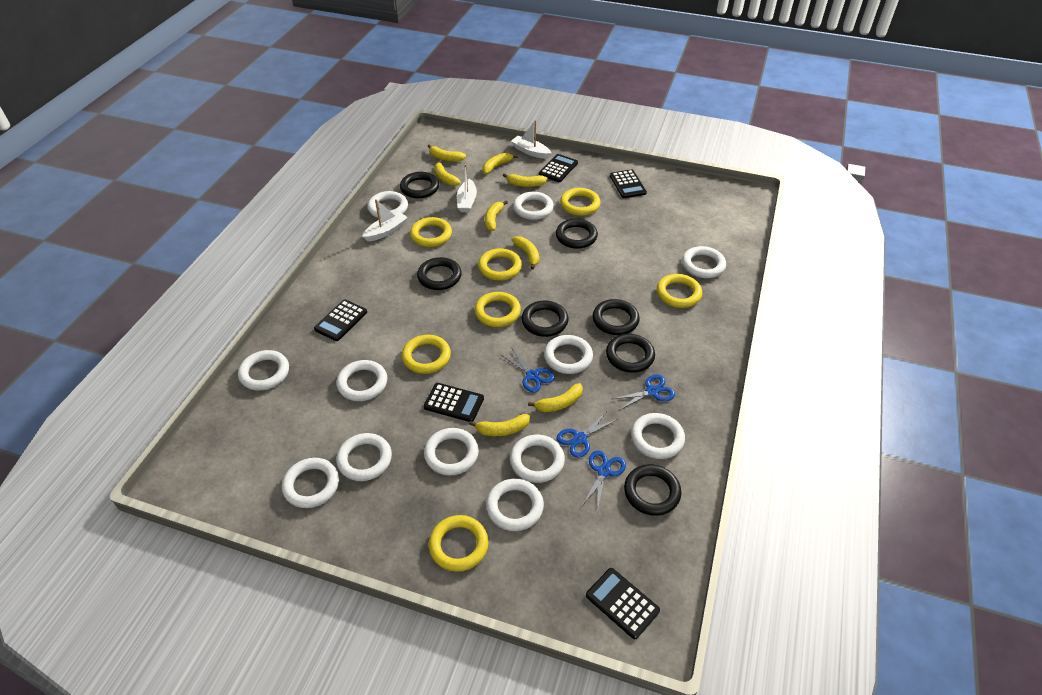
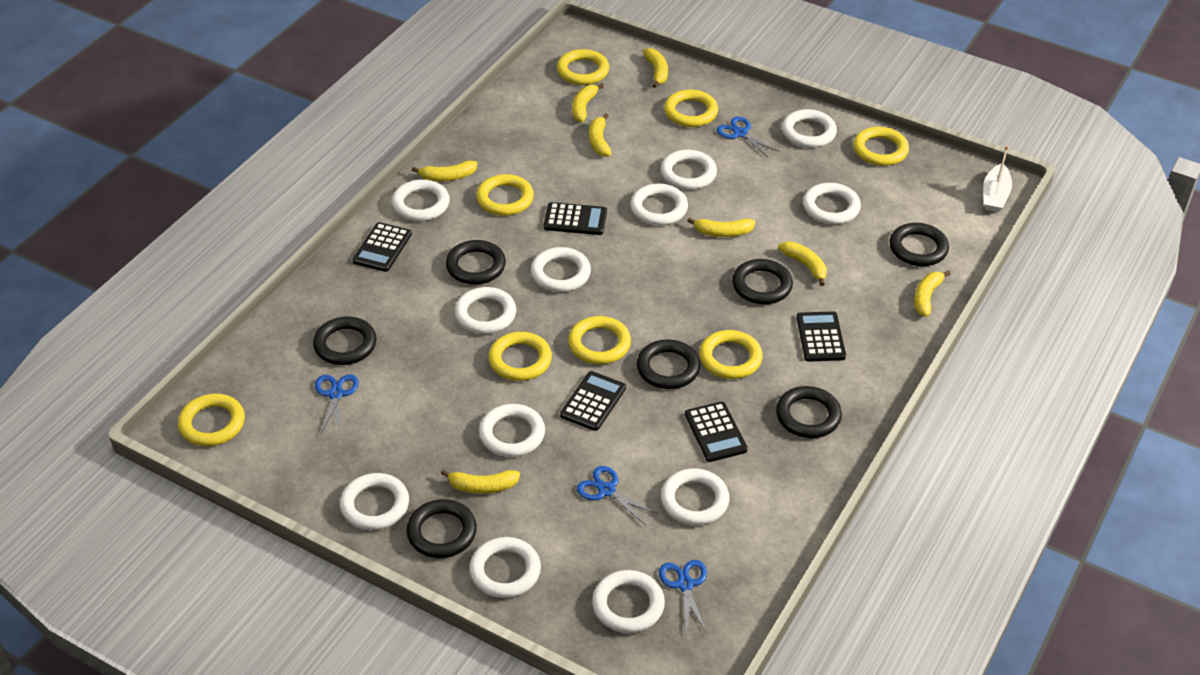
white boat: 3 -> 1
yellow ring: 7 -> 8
* * *
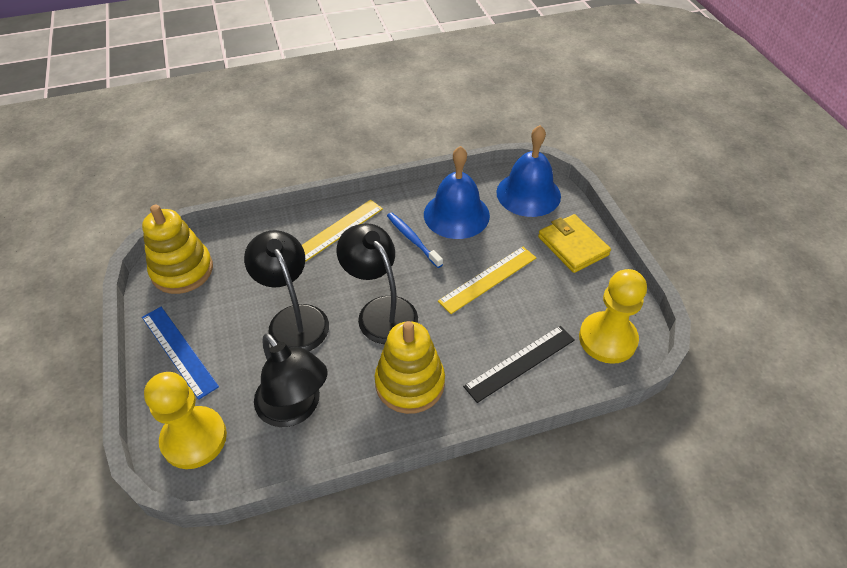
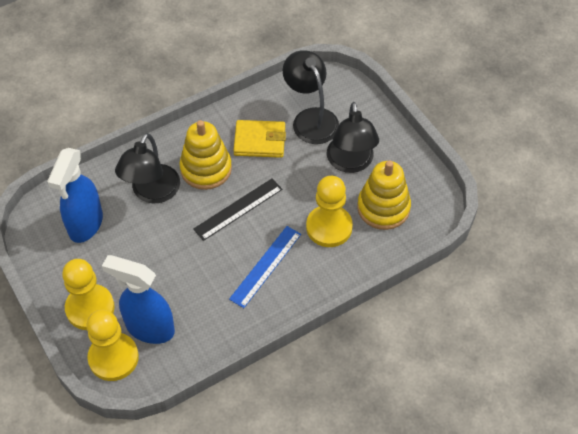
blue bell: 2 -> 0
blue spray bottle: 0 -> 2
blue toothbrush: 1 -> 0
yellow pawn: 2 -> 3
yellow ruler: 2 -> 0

EXERCISE
Wherever the string "yellow" appears in a line of the records above, copy that line.

FINAL ANSWER
yellow ring: 7 -> 8
yellow pawn: 2 -> 3
yellow ruler: 2 -> 0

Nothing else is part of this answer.